-- BRIEF --
Once you reach the line containing "(267, 227) = (205, 504): turquoise", return it and every line after it exactly, through the end of the records below, with no pictures.

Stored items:
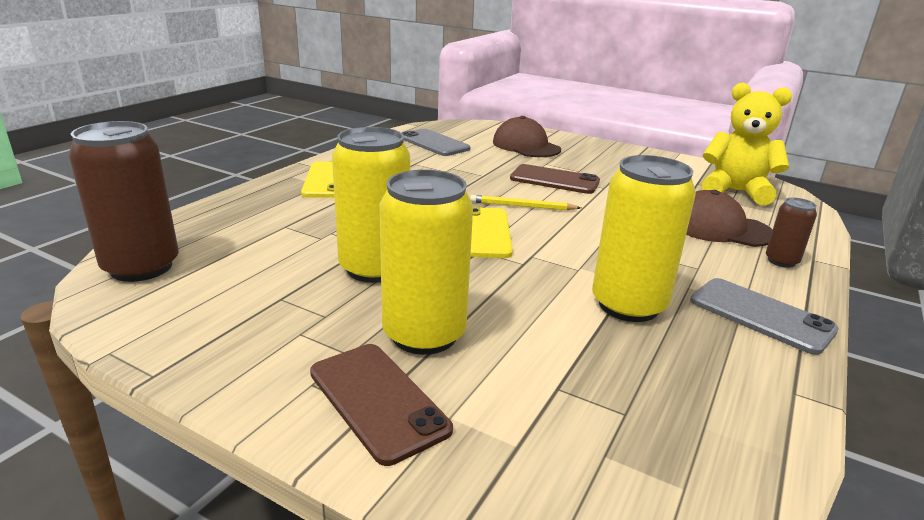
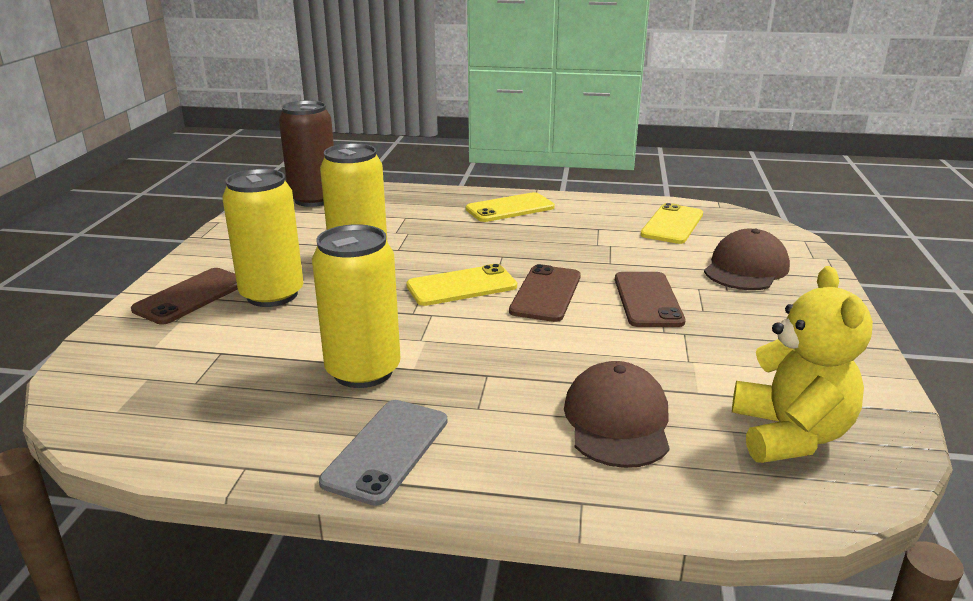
camera: 70 degrees right, 0 degrees up
(434, 143) = (672, 224): grey phone -> yellow phone
(522, 206) = (546, 293): yellow pencil -> brown phone
(781, 261) = (549, 472): brown can -> none

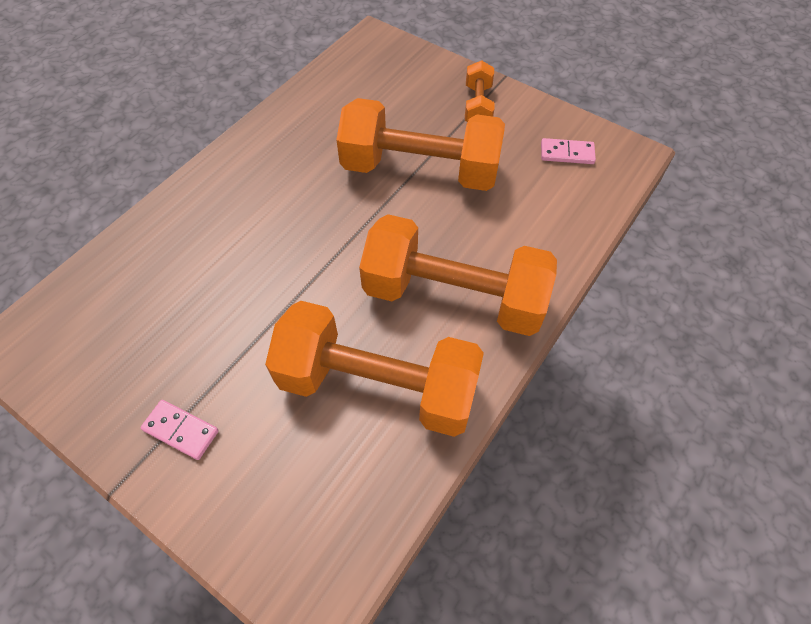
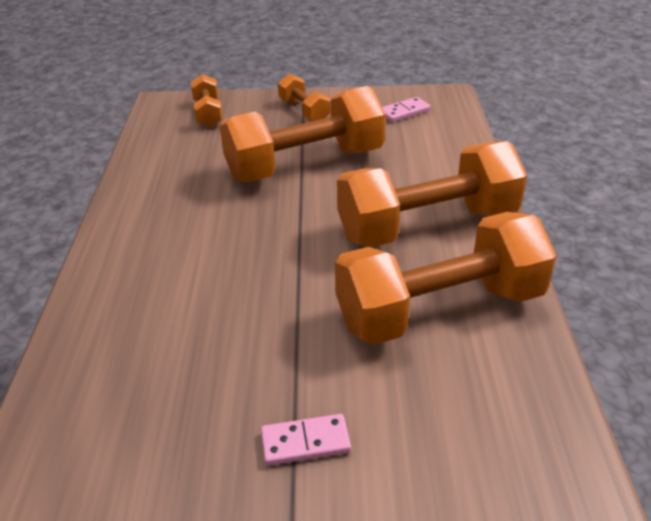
camera: 35 degrees left, 20 degrees down
(397, 69) = (208, 113): none -> orange dumbbell

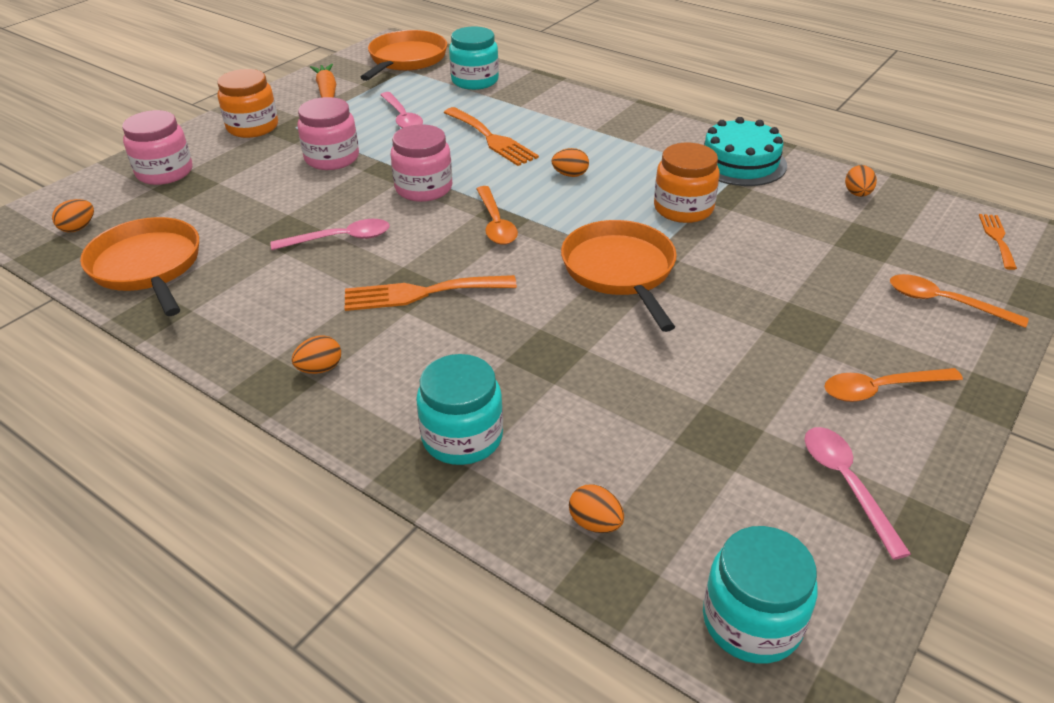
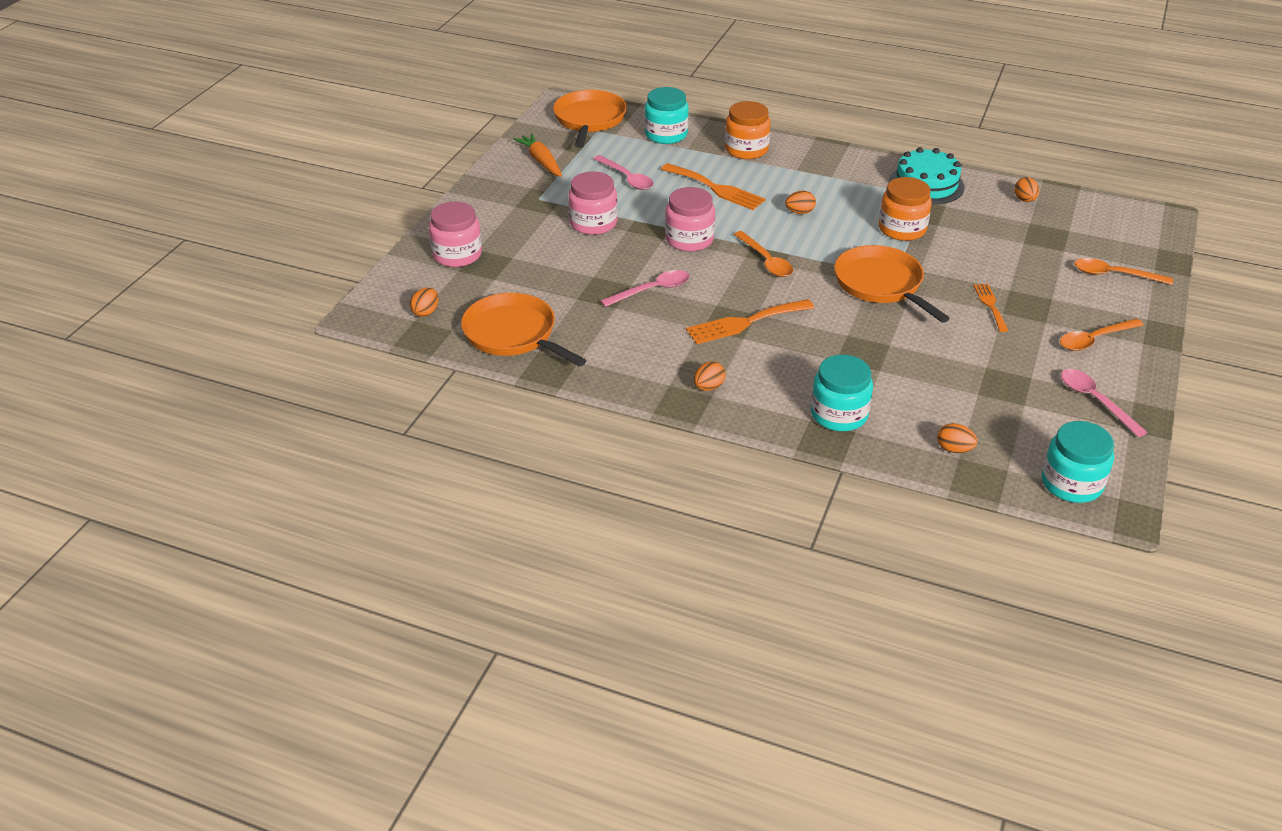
camera: 15 degrees left, 0 degrees up
(252, 127) = (500, 203): orange jar -> orange jar (746, 149)
(997, 238) = (1134, 222): orange fork -> orange fork (990, 305)

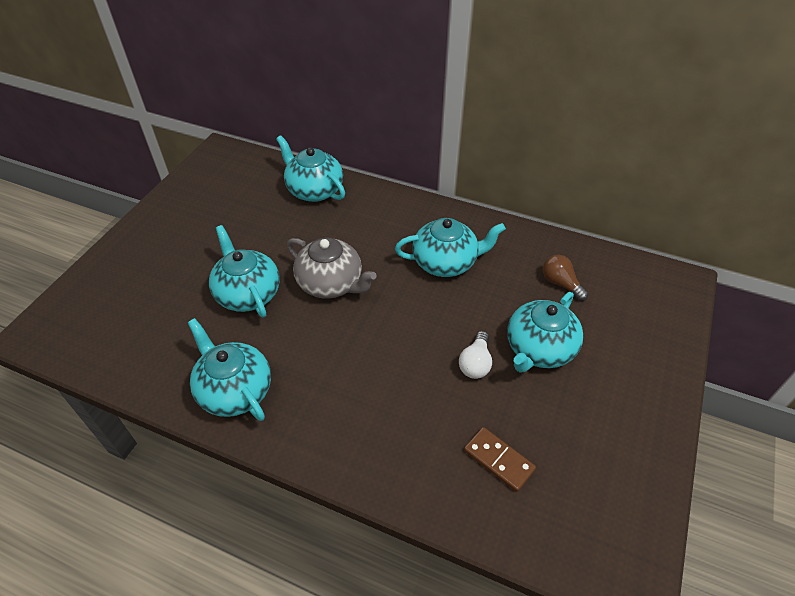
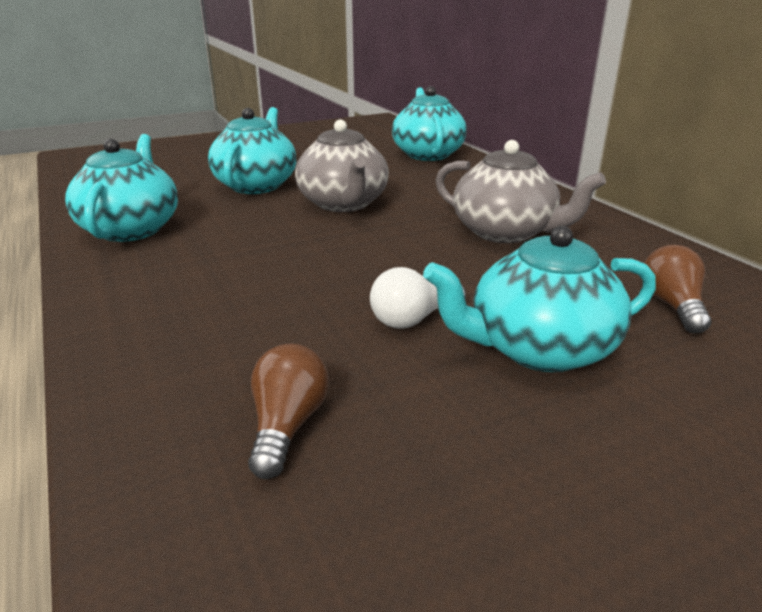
camera: 40 degrees right, 20 degrees down
(446, 262) = (505, 232): turquoise teapot -> grey teapot
(498, 460) = (287, 425): brown domino -> brown light bulb

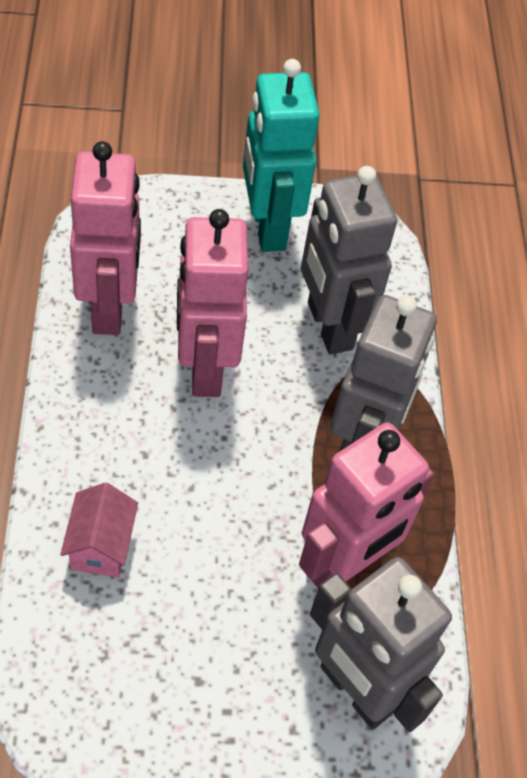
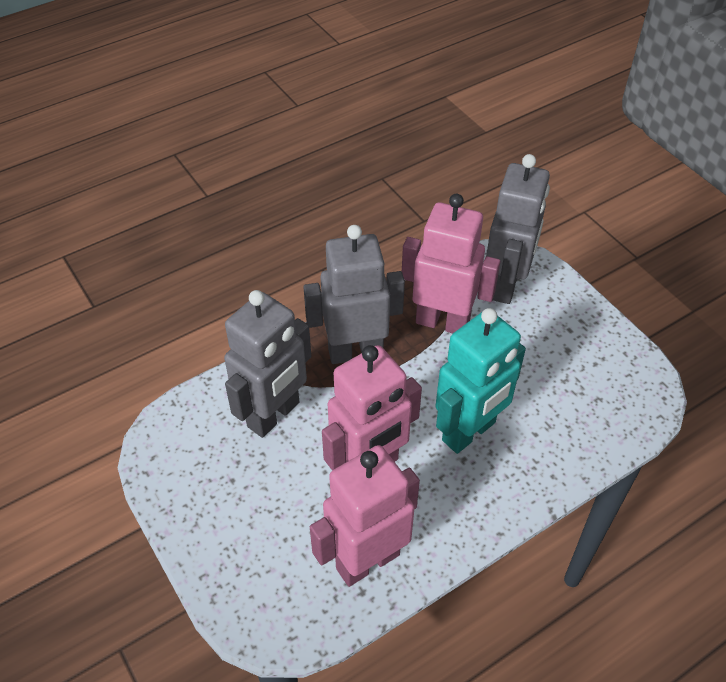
camera: 115 degrees left, 5 degrees down
(101, 546) = (542, 442): pink house -> none
(267, 227) = (205, 504): turquoise robot -> turquoise robot (469, 432)

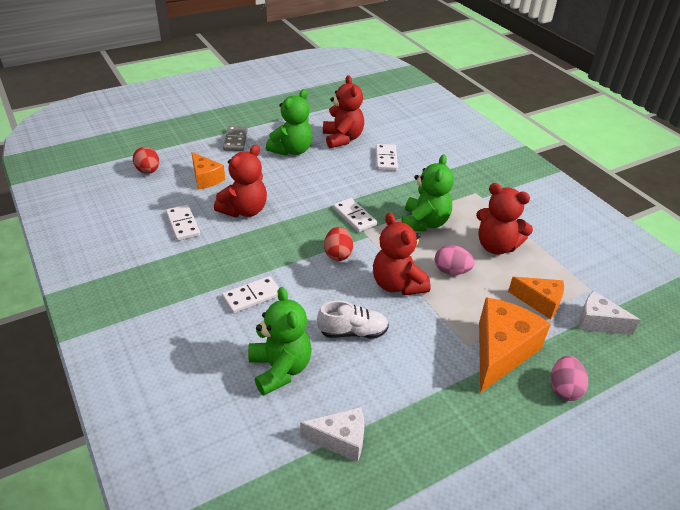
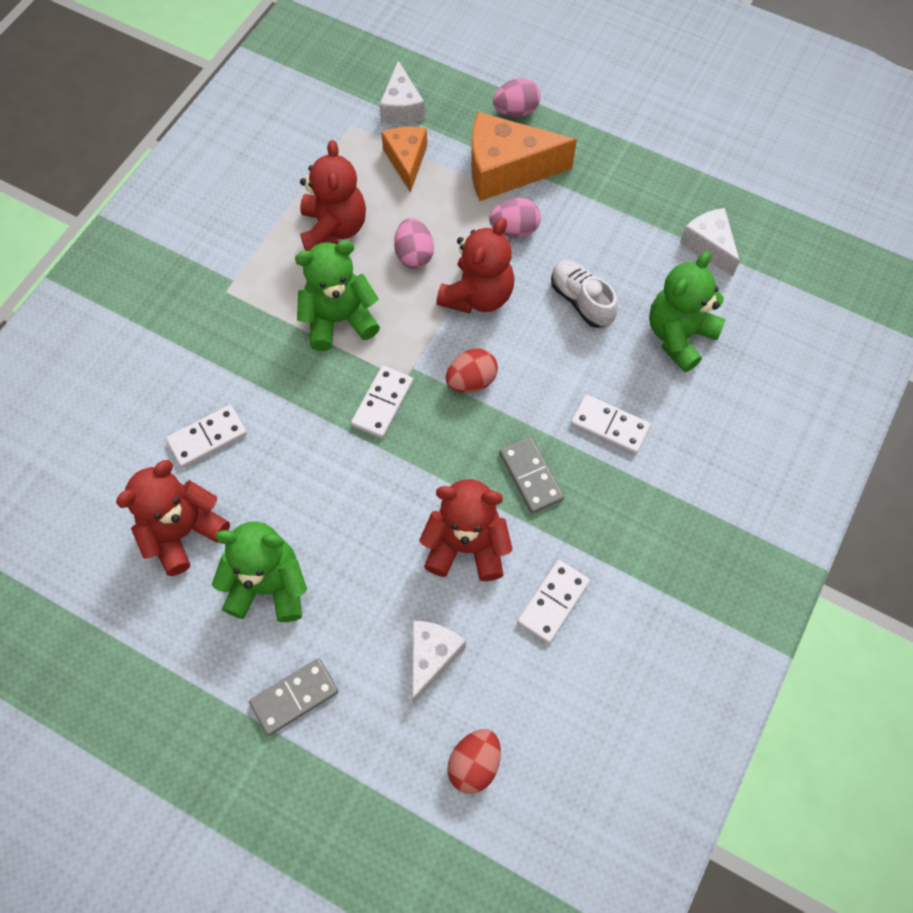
camera: 120 degrees left, 25 degrees up
(206, 178) = (432, 657): orange cheese -> white cheese
(256, 249) = (531, 476): none -> grey domino
(440, 328) = (514, 230): none -> pink egg

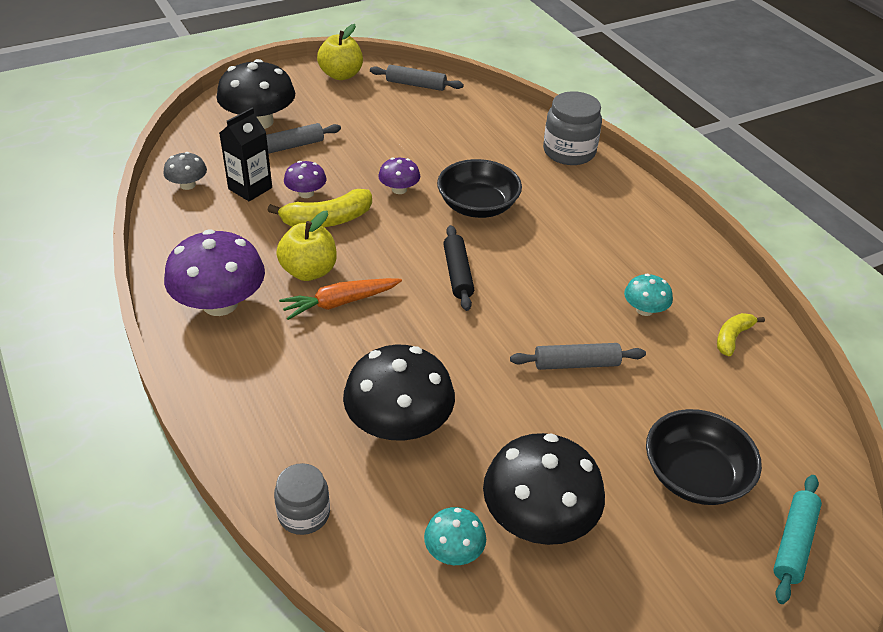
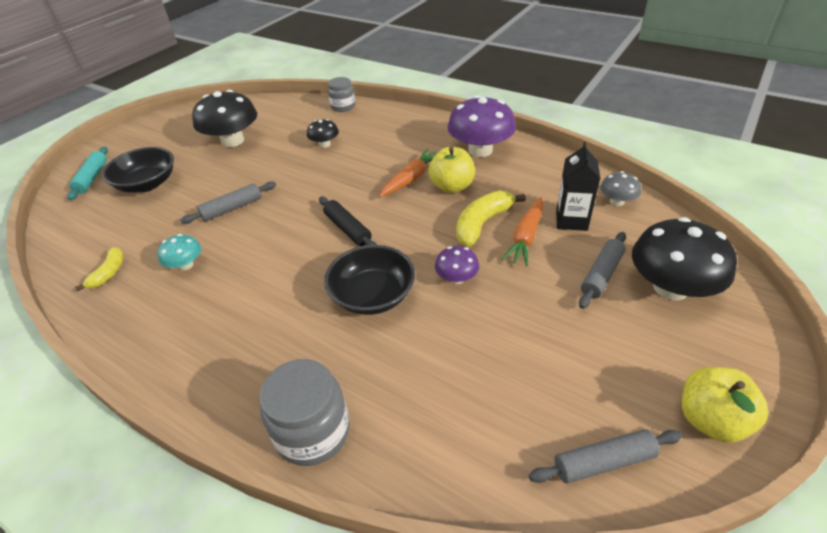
camera: 155 degrees right, 0 degrees up
(306, 193) = (526, 237): purple mushroom -> orange carrot
(399, 424) = (325, 144): black mushroom -> black mushroom, size x0.50
(454, 550) = (268, 120): turquoise mushroom -> none

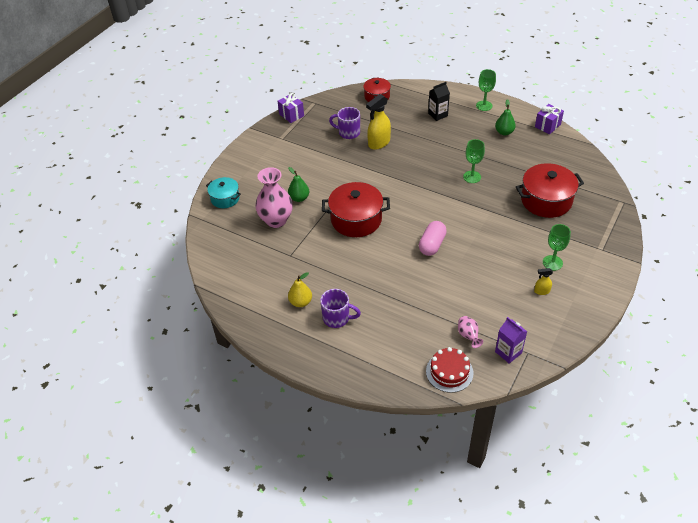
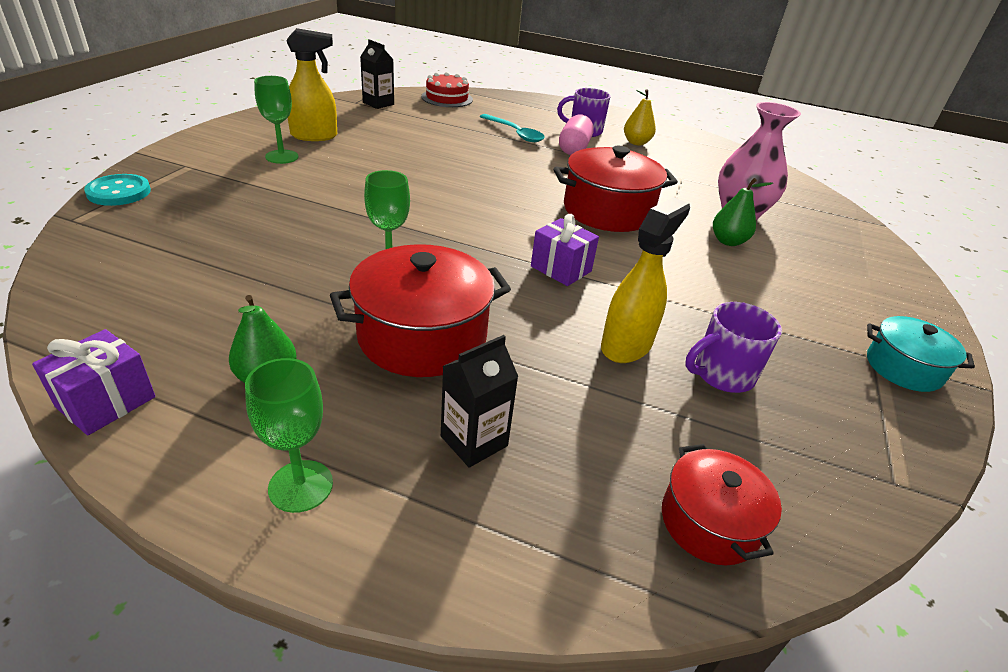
camera: 165 degrees right, 10 degrees down
(225, 198) = (856, 244): turquoise pot -> turquoise pot (903, 368)
(291, 115) = (924, 432): purple gift -> purple gift (561, 269)
(348, 132) = (722, 374): purple mug -> purple mug turned 150 degrees clockwise
(395, 309) = (515, 133): none -> turquoise spoon
(432, 245) = (472, 180): pink capsule -> pink capsule (574, 148)
(468, 336) = (423, 114): pink vase -> none
(508, 352) = (378, 103): purple carton -> black carton
(541, 291) = (314, 136): yellow spray bottle -> yellow spray bottle, size x2.00
(546, 200) = (241, 226): red pot -> red pot (422, 336)
(619, 223) = (119, 192): none -> turquoise button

-- SOLUTION FOR THIS TASK --
(267, 227) = (205, 504): turquoise robot -> turquoise robot (469, 432)

camera: 120 degrees left, 25 degrees up
(206, 178) = (432, 657): orange cheese -> white cheese
(256, 249) = (531, 476): none -> grey domino
(440, 328) = (514, 230): none -> pink egg

camera: 155 degrees right, 0 degrees up
(306, 193) = (526, 237): purple mushroom -> orange carrot
(399, 424) = (325, 144): black mushroom -> black mushroom, size x0.50
(454, 550) = (268, 120): turquoise mushroom -> none

camera: 165 degrees right, 10 degrees down
(225, 198) = (856, 244): turquoise pot -> turquoise pot (903, 368)
(291, 115) = (924, 432): purple gift -> purple gift (561, 269)
(348, 132) = (722, 374): purple mug -> purple mug turned 150 degrees clockwise
(395, 309) = (515, 133): none -> turquoise spoon
(432, 245) = (472, 180): pink capsule -> pink capsule (574, 148)
(468, 336) = (423, 114): pink vase -> none
(508, 352) = (378, 103): purple carton -> black carton
(541, 291) = (314, 136): yellow spray bottle -> yellow spray bottle, size x2.00
(546, 200) = (241, 226): red pot -> red pot (422, 336)
(619, 223) = (119, 192): none -> turquoise button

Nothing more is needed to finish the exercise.